Your goal →
Whatever appears in the records, retype it exactly, except for the pictures.

Record set →
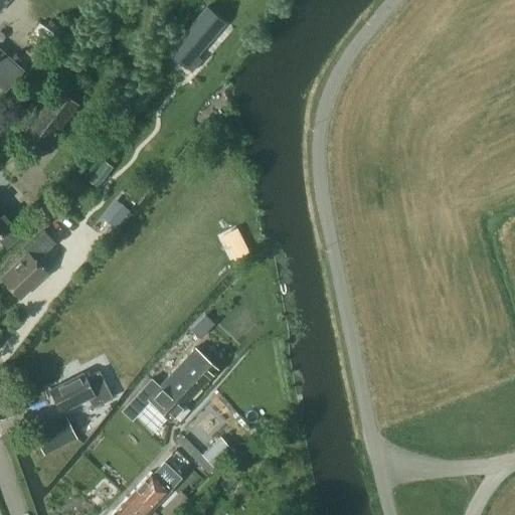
[(168,51),(191,72),(202,59),(197,55),(213,36),(219,29),(201,13),(194,22),(168,51)]
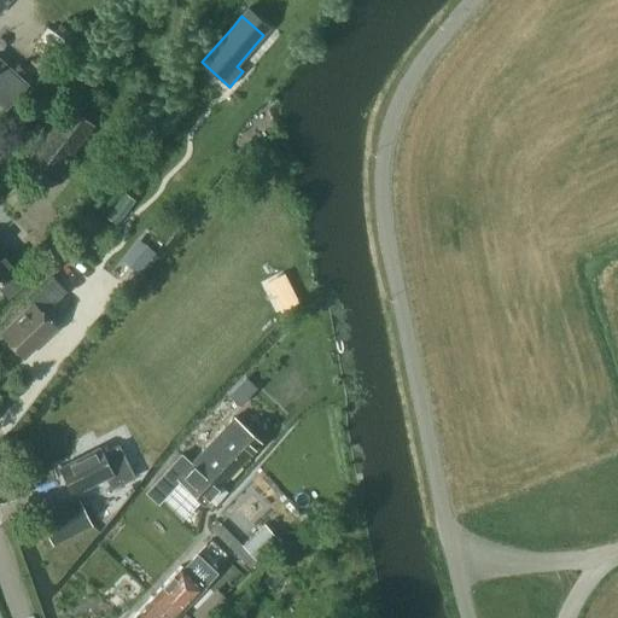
[(69,105),(25,164),(51,182),(94,124),(69,105)]
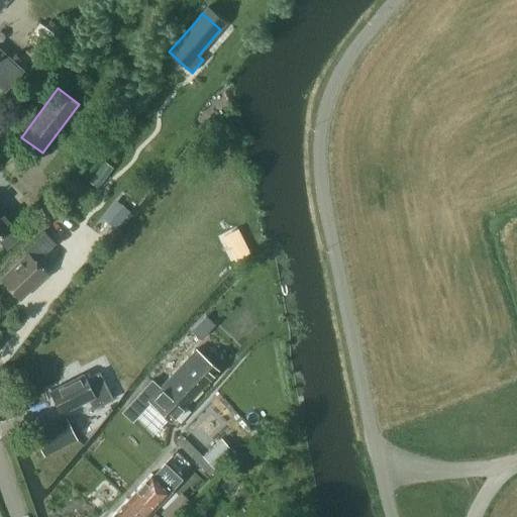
[(119,203),(106,219),(117,228),(130,212),(119,203)]
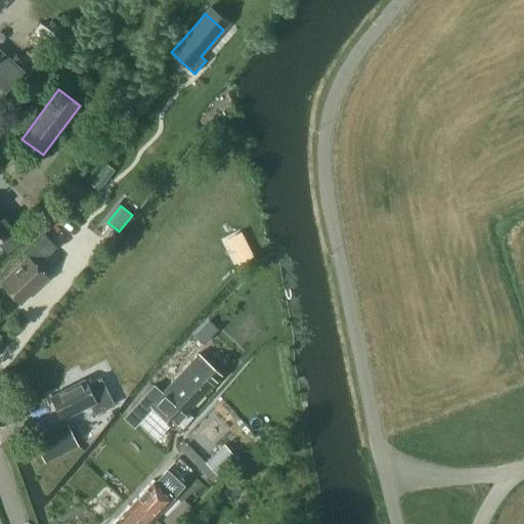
[(0,243),(6,250),(15,243),(7,233),(13,228),(0,212),(0,243)]
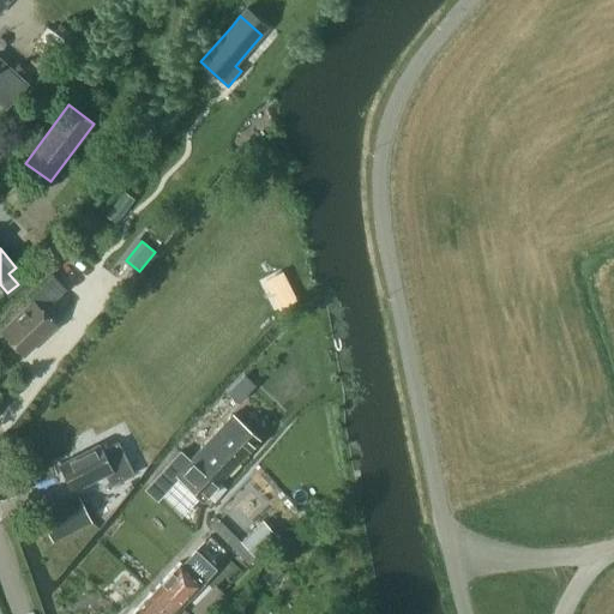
[(31,301),(1,330),(24,355),(55,325),(42,311),(66,289),(53,275),(29,299),(31,301)]
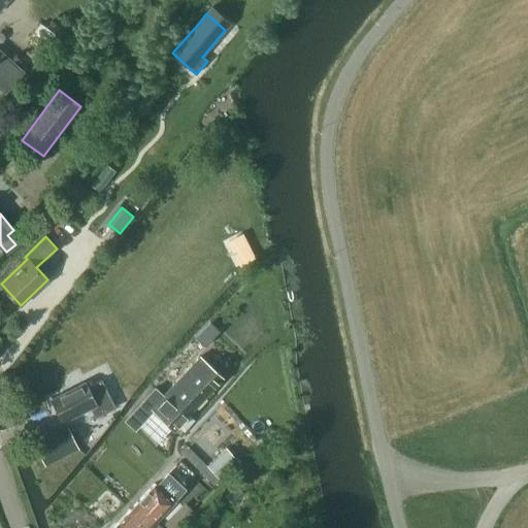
[(210,322),(196,337),(205,347),(220,331),(210,322)]
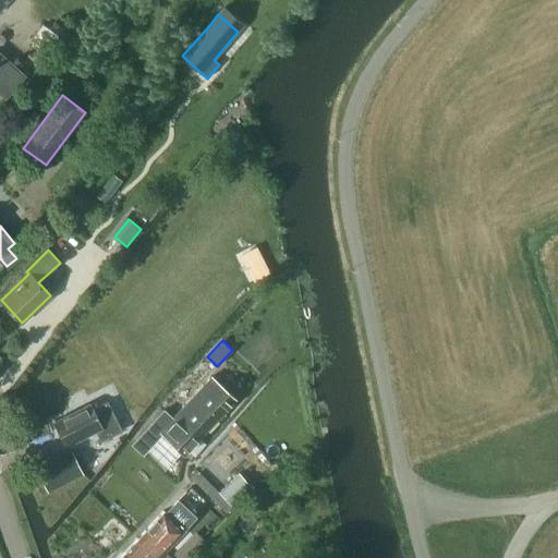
[(235,399),(211,377),(178,413),(202,435),(235,399)]
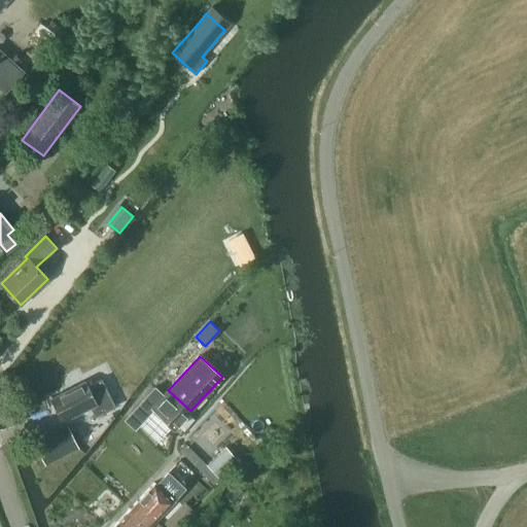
[(84,381),(50,398),(63,421),(90,407),(95,418),(115,408),(101,379),(86,386),(84,381)]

Answer below →
[(168,51),(191,72),(202,59),(197,55),(213,36),(219,29),(201,13),(194,22),(168,51)]
[(69,105),(25,164),(51,182),(94,124),(69,105)]
[(119,203),(106,219),(117,228),(130,212),(119,203)]
[(0,243),(6,250),(15,243),(7,233),(13,228),(0,212),(0,243)]
[(31,301),(1,330),(24,355),(55,325),(42,311),(66,289),(53,275),(29,299),(31,301)]
[(210,322),(196,337),(205,347),(220,331),(210,322)]
[(235,399),(211,377),(178,413),(202,435),(235,399)]
[(84,381),(50,398),(63,421),(90,407),(95,418),(115,408),(101,379),(86,386),(84,381)]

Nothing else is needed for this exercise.